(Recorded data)
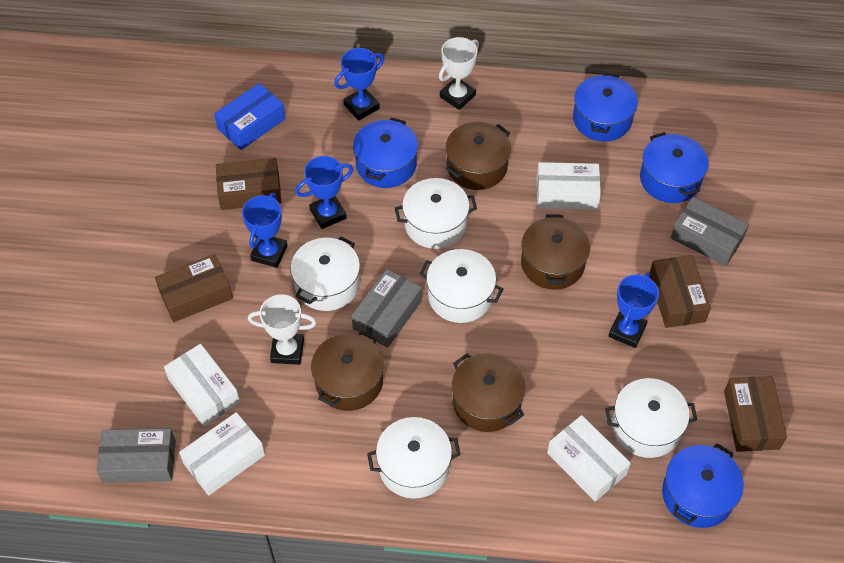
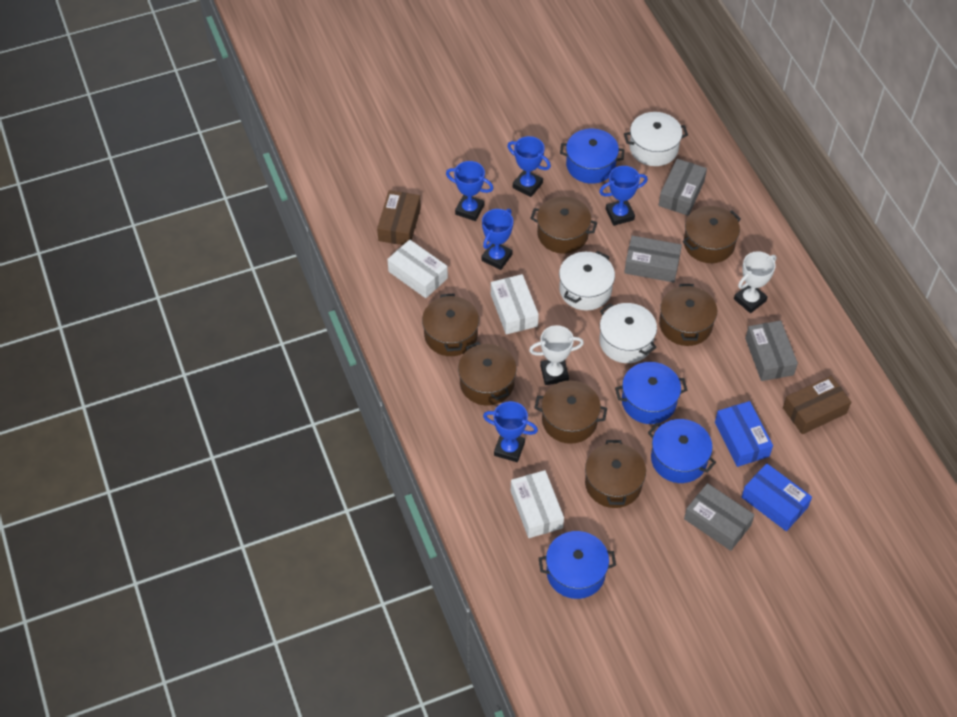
blue box: 1 -> 2
blue trophy: 4 -> 5
brown box: 4 -> 2
brown pot: 4 -> 7
grey box: 3 -> 4
white box: 4 -> 3
white pot: 5 -> 3

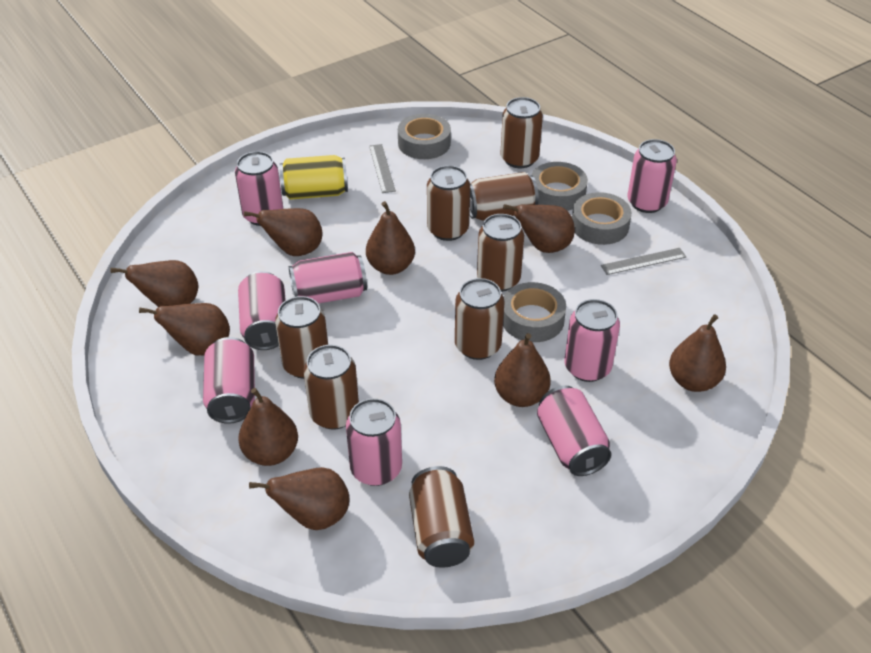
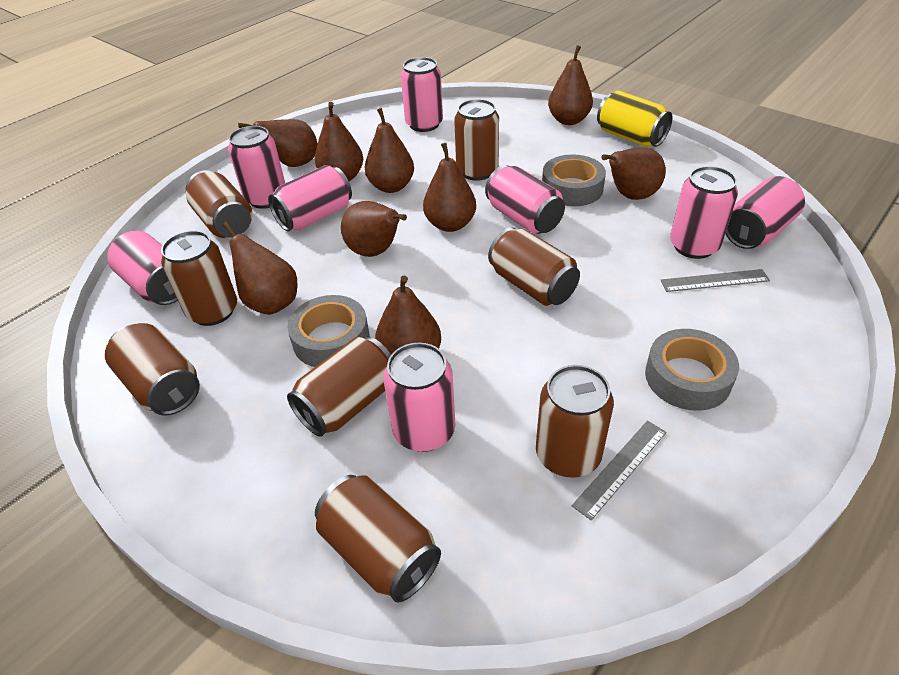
grey tape: 4 -> 3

__Task statement__
Copy the records exactly as they appear, leaving every picture out.

__Response to this task__
blue box: 1 -> 2
blue trophy: 4 -> 5
brown box: 4 -> 2
brown pot: 4 -> 7
grey box: 3 -> 4
white box: 4 -> 3
white pot: 5 -> 3

grey tape: 4 -> 3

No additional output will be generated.